### Input material
--------
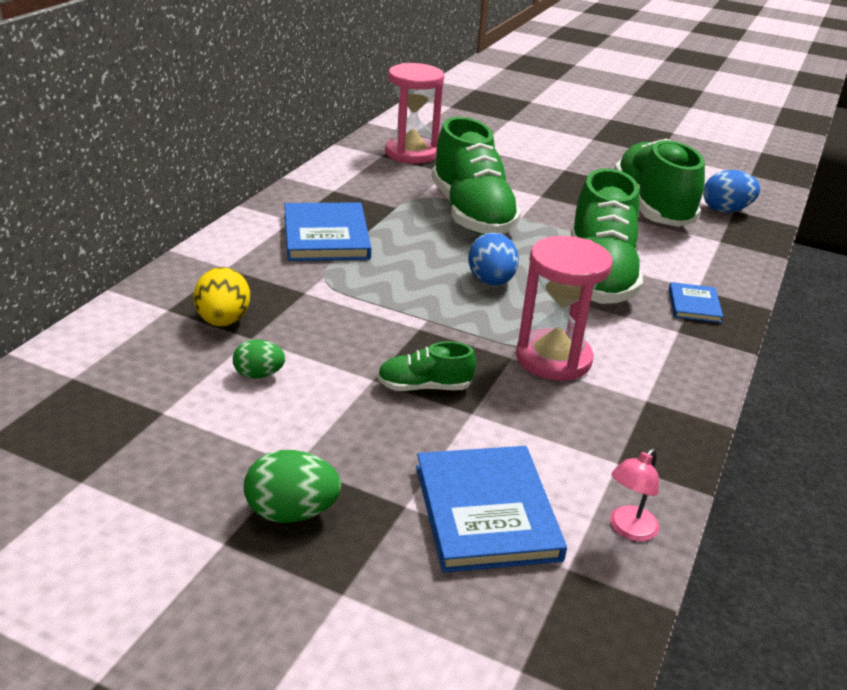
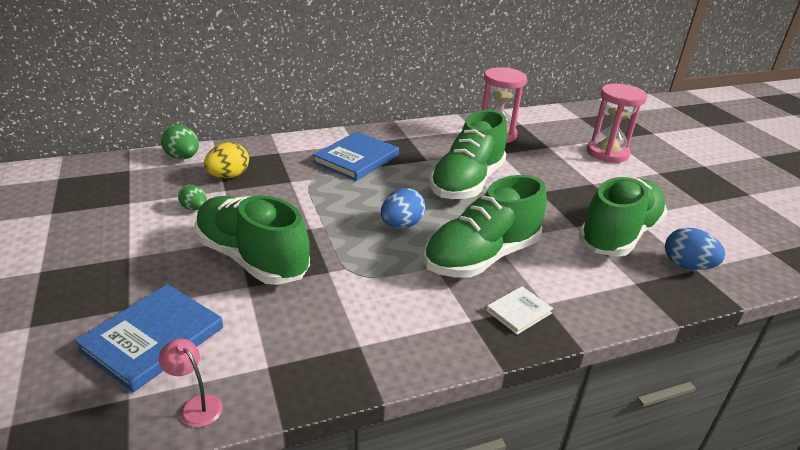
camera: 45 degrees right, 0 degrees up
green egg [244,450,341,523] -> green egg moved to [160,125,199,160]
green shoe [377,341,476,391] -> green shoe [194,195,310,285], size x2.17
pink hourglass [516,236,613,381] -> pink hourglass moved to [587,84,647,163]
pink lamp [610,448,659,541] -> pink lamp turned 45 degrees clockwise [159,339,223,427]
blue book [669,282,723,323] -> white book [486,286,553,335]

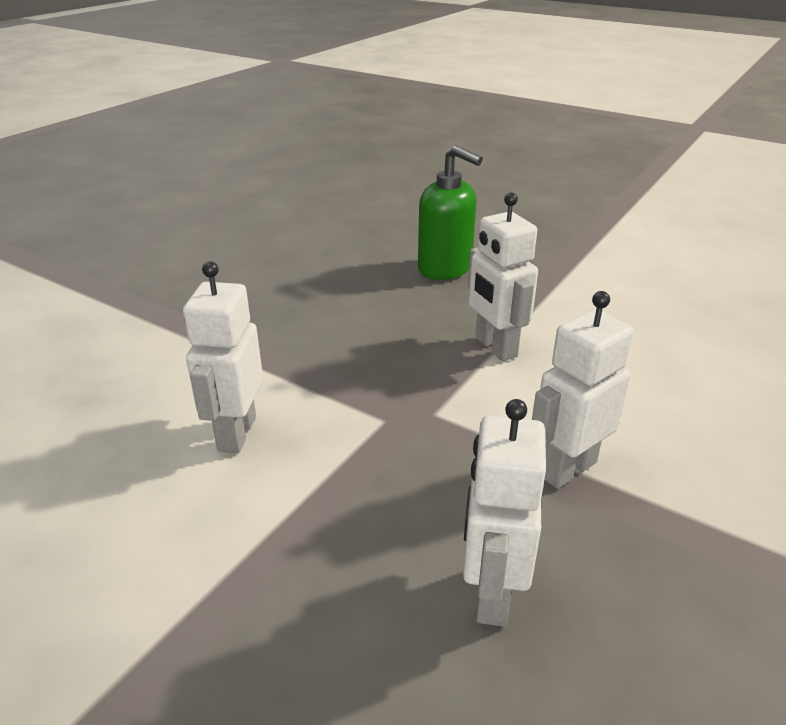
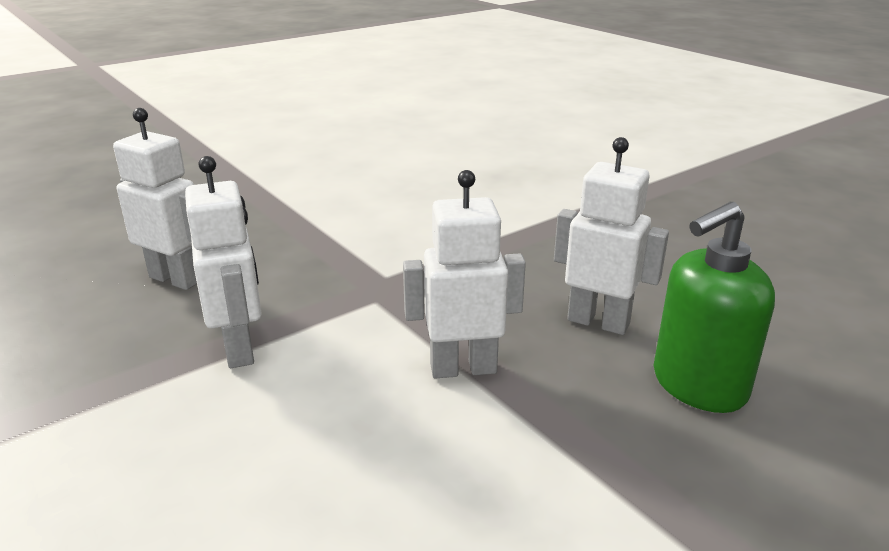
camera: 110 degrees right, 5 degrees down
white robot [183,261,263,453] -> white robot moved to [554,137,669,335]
--------
### To do
All lines from the line with "pink hourglass [516,236,613,381]" through the final line of the listing are to be printed exactly, both ends included; the pictures are not.

### Problem solution
pink hourglass [516,236,613,381] -> pink hourglass moved to [587,84,647,163]
pink lamp [610,448,659,541] -> pink lamp turned 45 degrees clockwise [159,339,223,427]
blue book [669,282,723,323] -> white book [486,286,553,335]

camera: 110 degrees right, 5 degrees down
white robot [183,261,263,453] -> white robot moved to [554,137,669,335]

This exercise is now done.